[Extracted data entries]
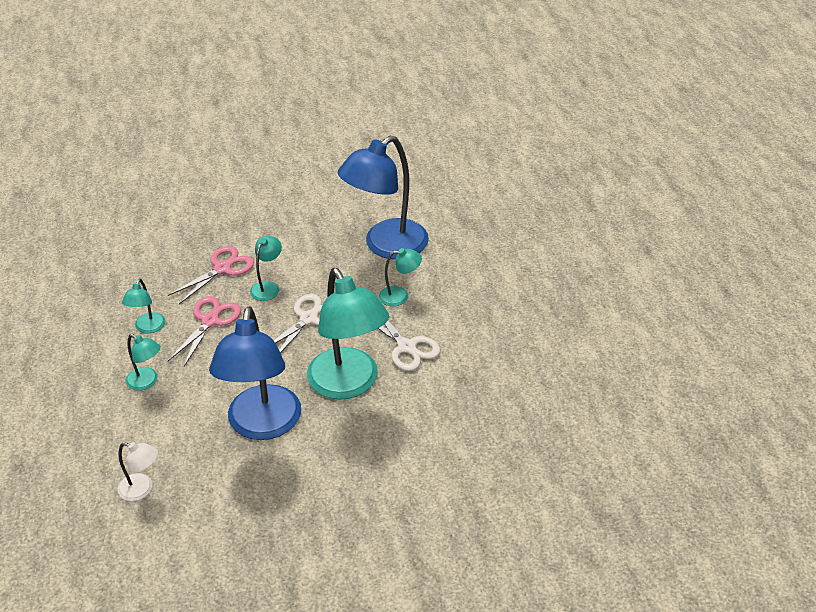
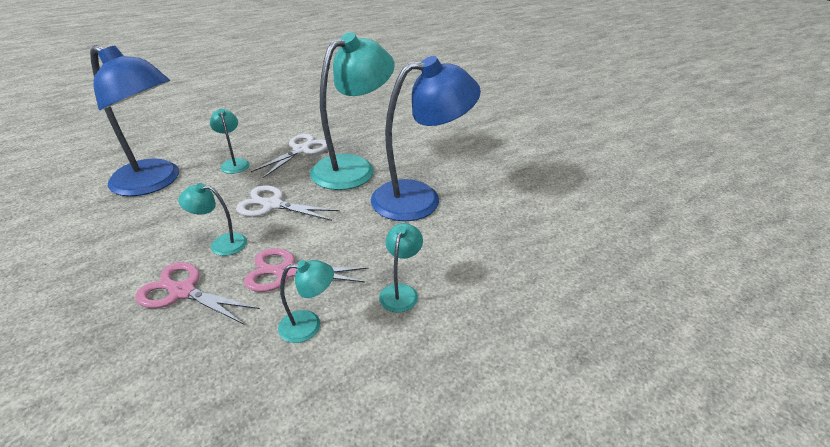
camera: 110 degrees left, 5 degrees down
(142, 489) = (532, 245): white lamp -> none

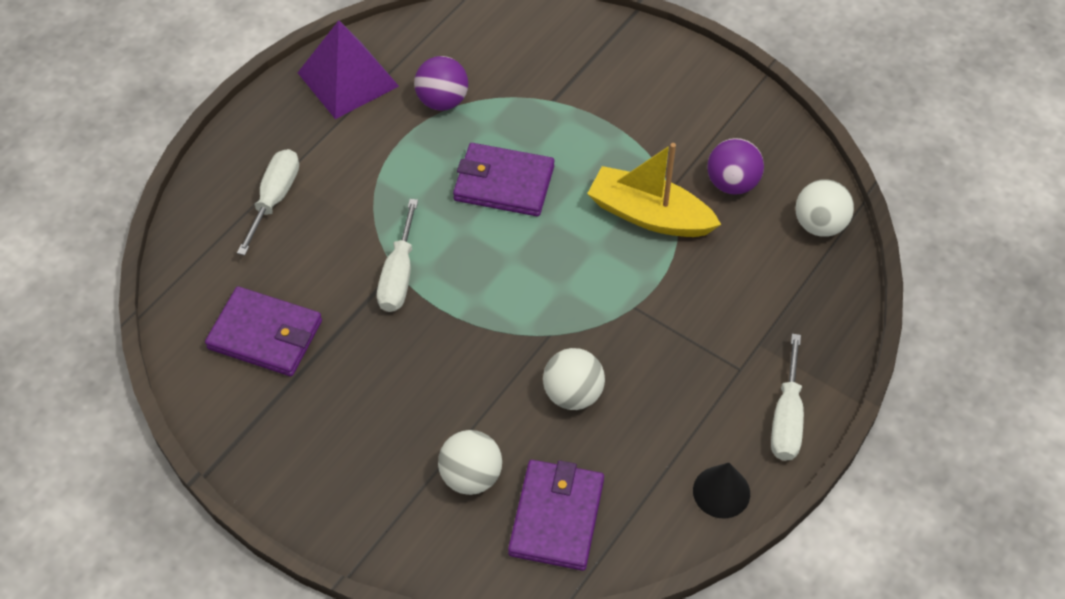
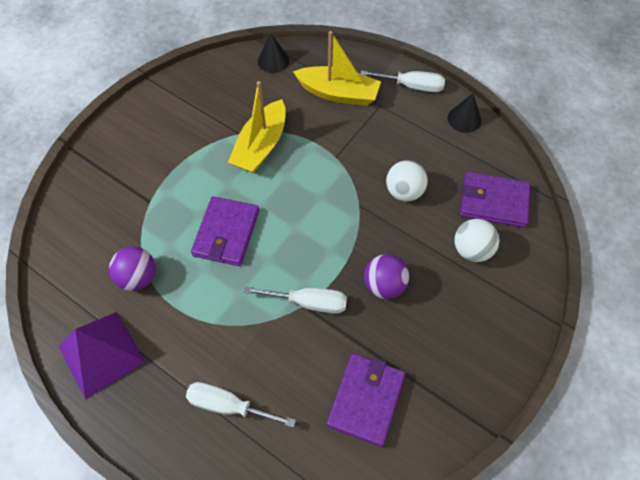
camera: 90 degrees left, 5 degrees up
(732, 183) = (237, 101): purple ball -> purple ball (384, 285)
(760, 312) = (338, 93): none -> yellow boat
(819, 224) = (273, 61): white ball -> black cone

EXERCISE REQUIREMENTS. What are the lines from the one with "camera: 90 degrees left, 5 degrees up" through the end of the records above? Set them down exactly, both ends included, and nothing else.

RESPONSE TO THIS EXERCISE.
camera: 90 degrees left, 5 degrees up
(732, 183) = (237, 101): purple ball -> purple ball (384, 285)
(760, 312) = (338, 93): none -> yellow boat
(819, 224) = (273, 61): white ball -> black cone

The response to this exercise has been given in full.